> [WHAT TO PRODUCE]: Searching the material below, find each line that includes the word "brown", and copy it.

*** Opening of TASK DATA ***

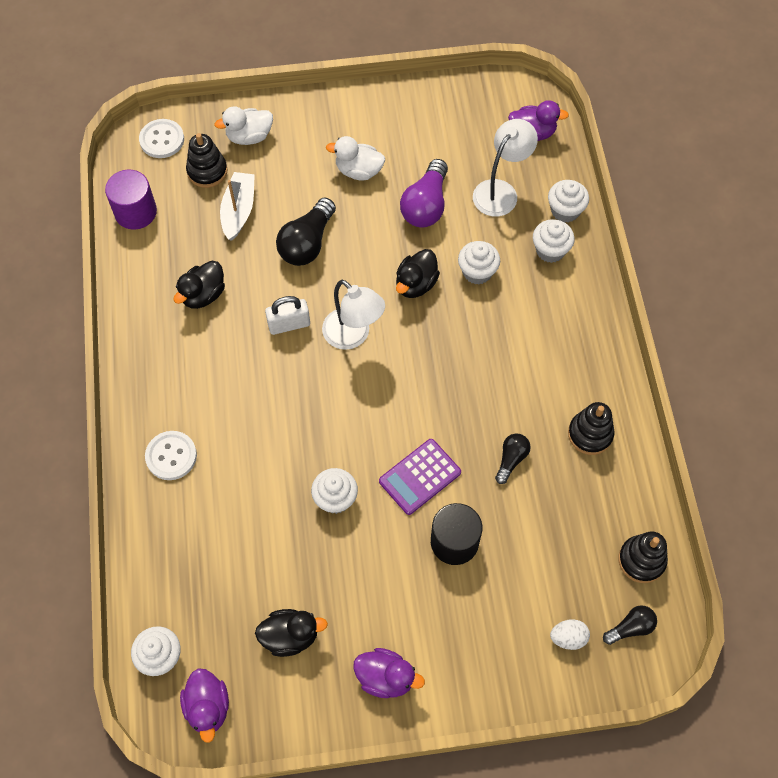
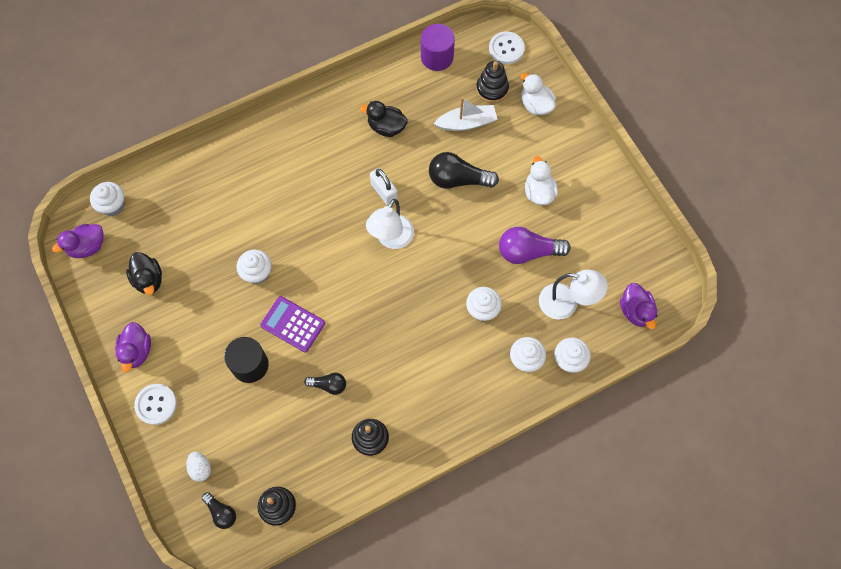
camera: 70 degrees right, 5 degrees up
white button [145,431,197,480] -> white button moved to [134,384,177,425]
black duck [396,249,440,298] -> none

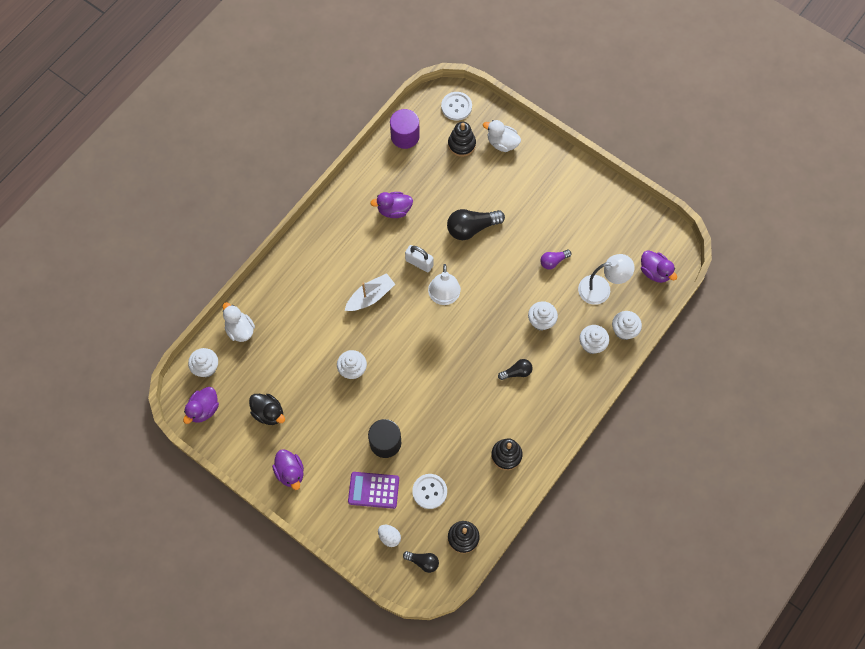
camera: 25 degrees left, 0 degrees up
white button [134,384,177,425] -> white button moved to [412,474,447,509]
purple calculator [260,296,325,352] -> purple calculator moved to [348,472,399,509]
black light bulb [304,373,346,395] -> black light bulb moved to [498,359,533,380]
black duck [360,101,408,137] -> purple duck [370,192,413,218]
white boat [433,97,498,131] -> white boat moved to [345,273,395,311]
purple light bulb [499,227,571,264] -> purple light bulb [540,250,571,269], size x0.56
white duck [525,156,558,205] -> white duck moved to [223,302,255,342]

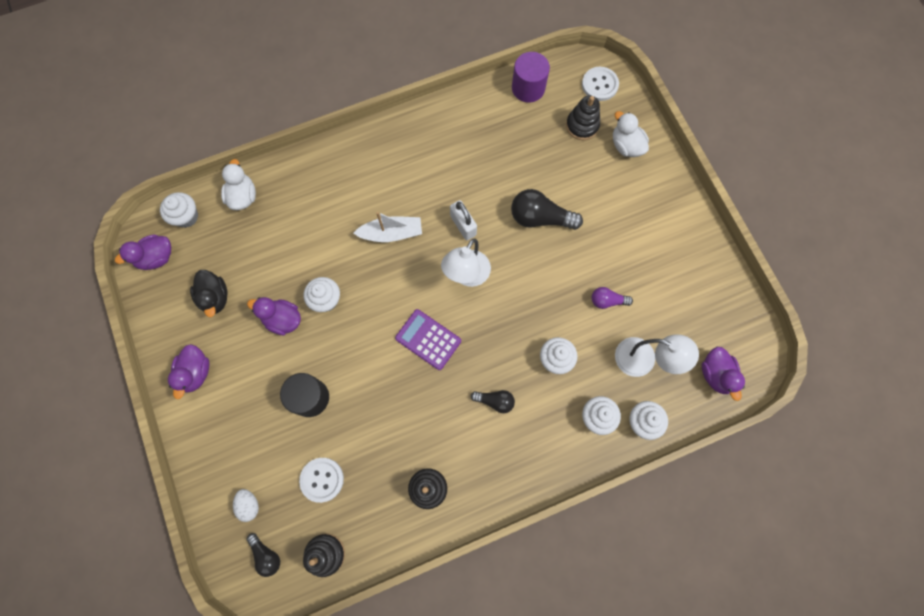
camera: 30 degrees right, 5 degrees up
purple calculator [348,472,399,509] -> purple calculator moved to [395,309,461,370]
purple duck [370,192,413,218] -> purple duck moved to [247,297,301,336]

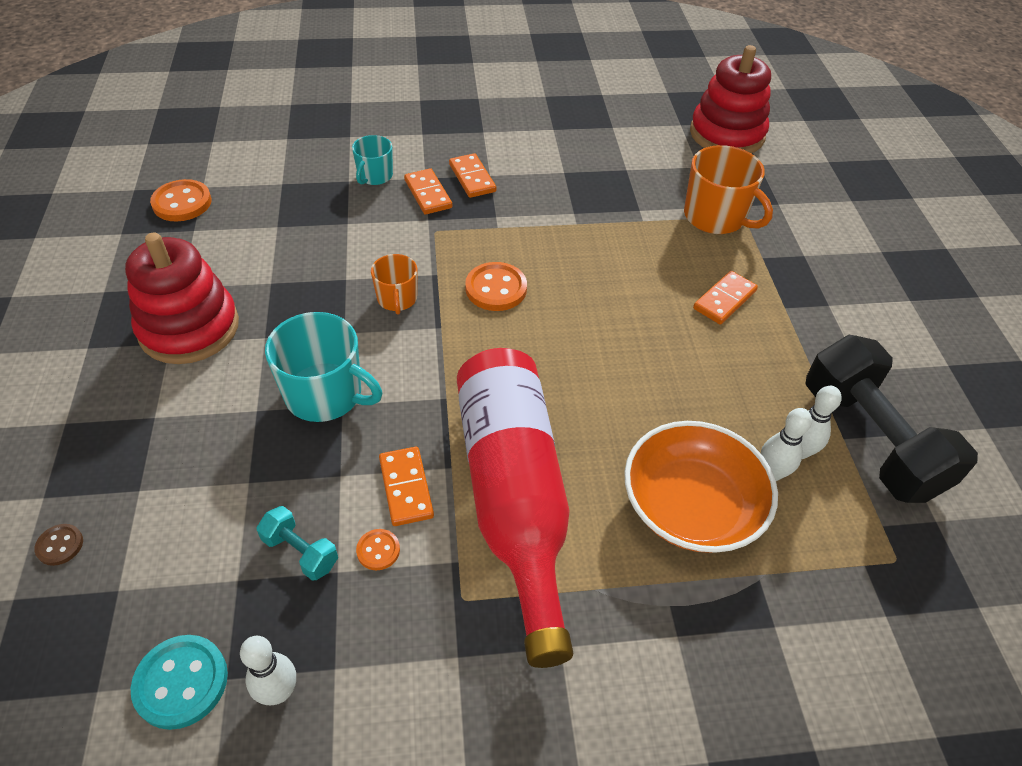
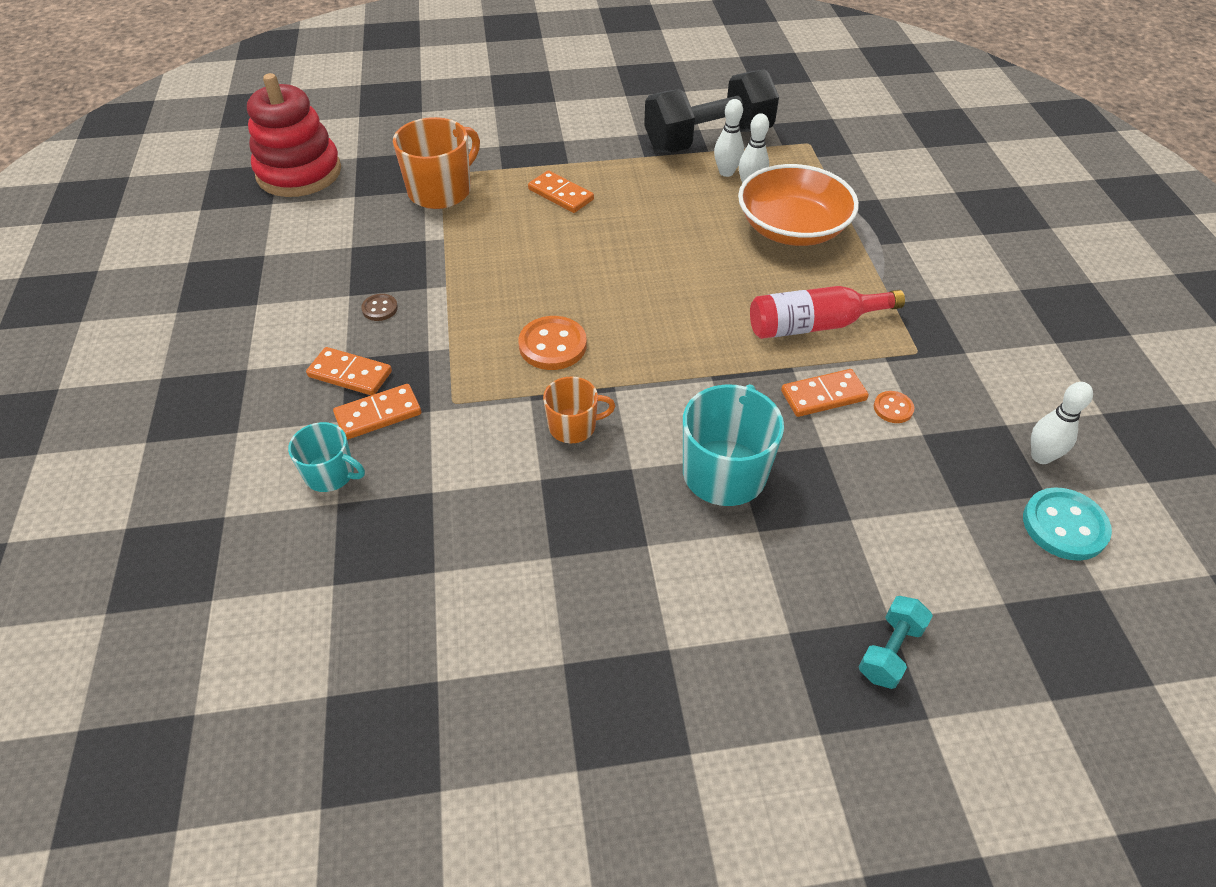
camera: 90 degrees left, 0 degrees up
brown button [34,524,83,566] -> brown button moved to [361,294,398,321]
red stacking toy [125,233,239,364] -> none
orange button [150,179,212,221] -> none
turquoise dumbbell [256,506,338,581] -> turquoise dumbbell moved to [859,596,933,689]
orange domino [449,153,496,198] -> orange domino turned 45 degrees clockwise [306,347,392,395]
red bottle [457,348,573,668] -> red bottle [750,286,905,339], size x0.55

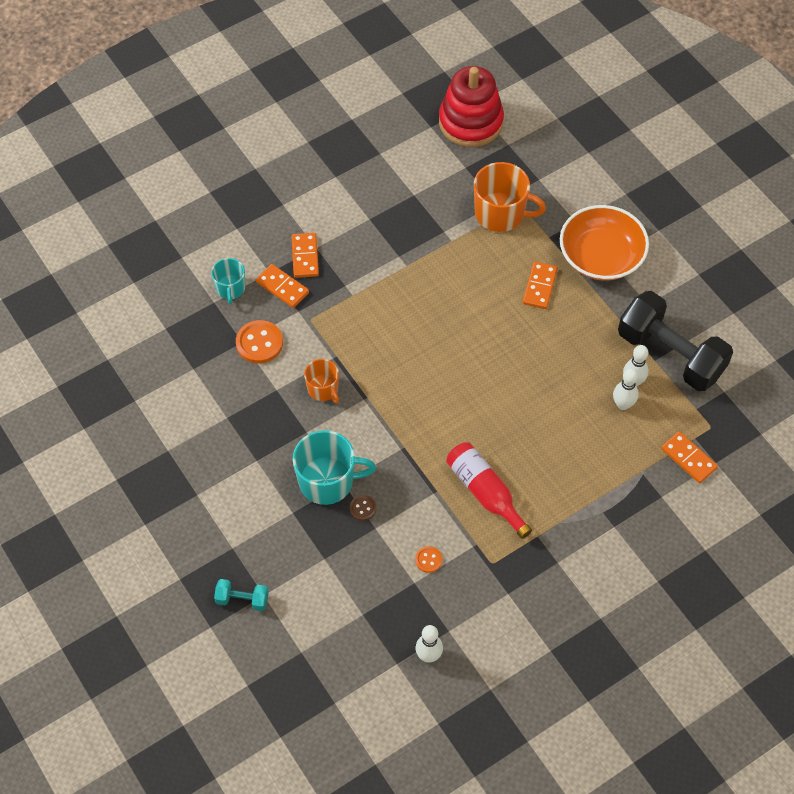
camera: 65 degrees right, 10 degrees up
brown button [361,294,398,321] -> brown button moved to [350,495,377,521]
orange button [518,316,587,370] -> orange button moved to [236,320,283,364]
orange bowl [738,164,859,246] -> orange bowl moved to [560,205,649,281]
orange domino [781,369,869,417] -> orange domino moved to [661,431,718,483]
turquoise button [1023,487,1112,561] -> none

*** Close of TASK DATA ***

> [TASK RESULT]:
brown button [34,524,83,566] -> brown button moved to [361,294,398,321]
brown button [361,294,398,321] -> brown button moved to [350,495,377,521]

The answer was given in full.